Exercise aim :: Would you repeat all the lines below, exactly as they stand?

Source material ::
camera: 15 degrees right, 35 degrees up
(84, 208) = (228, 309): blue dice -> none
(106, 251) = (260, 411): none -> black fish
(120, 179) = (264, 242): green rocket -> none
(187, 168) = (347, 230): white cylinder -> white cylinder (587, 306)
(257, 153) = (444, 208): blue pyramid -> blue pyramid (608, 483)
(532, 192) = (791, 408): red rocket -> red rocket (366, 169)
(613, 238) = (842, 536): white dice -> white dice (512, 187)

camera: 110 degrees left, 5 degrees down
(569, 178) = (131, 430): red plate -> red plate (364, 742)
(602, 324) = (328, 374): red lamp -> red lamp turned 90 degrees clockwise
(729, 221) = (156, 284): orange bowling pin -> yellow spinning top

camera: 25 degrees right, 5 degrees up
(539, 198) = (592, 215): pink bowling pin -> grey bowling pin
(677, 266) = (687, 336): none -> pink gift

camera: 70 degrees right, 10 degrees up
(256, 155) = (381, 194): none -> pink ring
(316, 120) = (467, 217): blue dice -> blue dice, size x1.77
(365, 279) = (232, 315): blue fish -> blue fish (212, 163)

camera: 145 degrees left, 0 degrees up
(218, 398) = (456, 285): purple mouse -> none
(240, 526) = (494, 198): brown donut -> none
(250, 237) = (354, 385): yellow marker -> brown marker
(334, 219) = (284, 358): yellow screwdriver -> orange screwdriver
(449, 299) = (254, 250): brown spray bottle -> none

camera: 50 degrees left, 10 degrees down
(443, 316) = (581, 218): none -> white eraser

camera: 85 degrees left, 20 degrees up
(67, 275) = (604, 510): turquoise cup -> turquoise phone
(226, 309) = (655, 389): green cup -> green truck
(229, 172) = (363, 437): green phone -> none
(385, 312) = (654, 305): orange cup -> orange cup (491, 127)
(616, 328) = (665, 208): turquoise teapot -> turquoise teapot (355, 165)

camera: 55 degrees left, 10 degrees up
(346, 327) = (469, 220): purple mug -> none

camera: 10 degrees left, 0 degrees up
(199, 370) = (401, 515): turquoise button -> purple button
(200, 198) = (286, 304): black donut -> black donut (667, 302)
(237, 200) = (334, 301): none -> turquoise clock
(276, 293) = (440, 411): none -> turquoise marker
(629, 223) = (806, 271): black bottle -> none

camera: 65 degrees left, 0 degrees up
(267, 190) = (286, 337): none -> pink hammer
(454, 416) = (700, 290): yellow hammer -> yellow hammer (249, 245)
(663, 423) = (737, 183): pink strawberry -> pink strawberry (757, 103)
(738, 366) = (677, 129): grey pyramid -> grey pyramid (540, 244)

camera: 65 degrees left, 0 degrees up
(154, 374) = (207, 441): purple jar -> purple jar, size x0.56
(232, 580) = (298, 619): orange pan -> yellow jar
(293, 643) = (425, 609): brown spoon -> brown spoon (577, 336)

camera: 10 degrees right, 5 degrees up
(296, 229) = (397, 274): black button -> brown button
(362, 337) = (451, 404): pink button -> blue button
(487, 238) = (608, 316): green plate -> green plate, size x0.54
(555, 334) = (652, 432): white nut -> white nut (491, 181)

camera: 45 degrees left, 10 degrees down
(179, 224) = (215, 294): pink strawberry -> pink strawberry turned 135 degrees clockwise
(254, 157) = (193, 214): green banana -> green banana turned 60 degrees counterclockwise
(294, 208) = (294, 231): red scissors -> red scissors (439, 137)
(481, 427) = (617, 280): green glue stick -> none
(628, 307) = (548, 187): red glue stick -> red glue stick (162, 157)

Output of the exercise ::
camera: 15 degrees right, 35 degrees up
(84, 208) = (228, 309): blue dice -> none
(106, 251) = (260, 411): none -> black fish
(120, 179) = (264, 242): green rocket -> none
(187, 168) = (347, 230): white cylinder -> white cylinder (587, 306)
(257, 153) = (444, 208): blue pyramid -> blue pyramid (608, 483)
(532, 192) = (791, 408): red rocket -> red rocket (366, 169)
(613, 238) = (842, 536): white dice -> white dice (512, 187)

camera: 110 degrees left, 5 degrees down
(569, 178) = (131, 430): red plate -> red plate (364, 742)
(602, 324) = (328, 374): red lamp -> red lamp turned 90 degrees clockwise
(729, 221) = (156, 284): orange bowling pin -> yellow spinning top

camera: 25 degrees right, 5 degrees up
(539, 198) = (592, 215): pink bowling pin -> grey bowling pin
(677, 266) = (687, 336): none -> pink gift

camera: 70 degrees right, 10 degrees up
(256, 155) = (381, 194): none -> pink ring
(316, 120) = (467, 217): blue dice -> blue dice, size x1.77
(365, 279) = (232, 315): blue fish -> blue fish (212, 163)

camera: 145 degrees left, 0 degrees up
(218, 398) = (456, 285): purple mouse -> none
(240, 526) = (494, 198): brown donut -> none
(250, 237) = (354, 385): yellow marker -> brown marker
(334, 219) = (284, 358): yellow screwdriver -> orange screwdriver
(449, 299) = (254, 250): brown spray bottle -> none

camera: 50 degrees left, 10 degrees down
(443, 316) = (581, 218): none -> white eraser

camera: 85 degrees left, 20 degrees up
(67, 275) = (604, 510): turquoise cup -> turquoise phone
(226, 309) = (655, 389): green cup -> green truck
(229, 172) = (363, 437): green phone -> none
(385, 312) = (654, 305): orange cup -> orange cup (491, 127)
(616, 328) = (665, 208): turquoise teapot -> turquoise teapot (355, 165)

camera: 55 degrees left, 10 degrees up
(346, 327) = (469, 220): purple mug -> none

camera: 10 degrees left, 0 degrees up
(199, 370) = (401, 515): turquoise button -> purple button
(200, 198) = (286, 304): black donut -> black donut (667, 302)
(237, 200) = (334, 301): none -> turquoise clock
(276, 293) = (440, 411): none -> turquoise marker
(629, 223) = (806, 271): black bottle -> none

camera: 65 degrees left, 0 degrees up
(267, 190) = (286, 337): none -> pink hammer
(454, 416) = (700, 290): yellow hammer -> yellow hammer (249, 245)
(663, 423) = (737, 183): pink strawberry -> pink strawberry (757, 103)
(738, 366) = (677, 129): grey pyramid -> grey pyramid (540, 244)

camera: 65 degrees left, 0 degrees up
(154, 374) = (207, 441): purple jar -> purple jar, size x0.56
(232, 580) = (298, 619): orange pan -> yellow jar
(293, 643) = (425, 609): brown spoon -> brown spoon (577, 336)

camera: 10 degrees right, 5 degrees up
(296, 229) = (397, 274): black button -> brown button
(362, 337) = (451, 404): pink button -> blue button
(487, 238) = (608, 316): green plate -> green plate, size x0.54
(555, 334) = (652, 432): white nut -> white nut (491, 181)

camera: 45 degrees left, 10 degrees down
(179, 224) = (215, 294): pink strawberry -> pink strawberry turned 135 degrees clockwise
(254, 157) = (193, 214): green banana -> green banana turned 60 degrees counterclockwise
(294, 208) = (294, 231): red scissors -> red scissors (439, 137)
(481, 427) = (617, 280): green glue stick -> none
(628, 307) = (548, 187): red glue stick -> red glue stick (162, 157)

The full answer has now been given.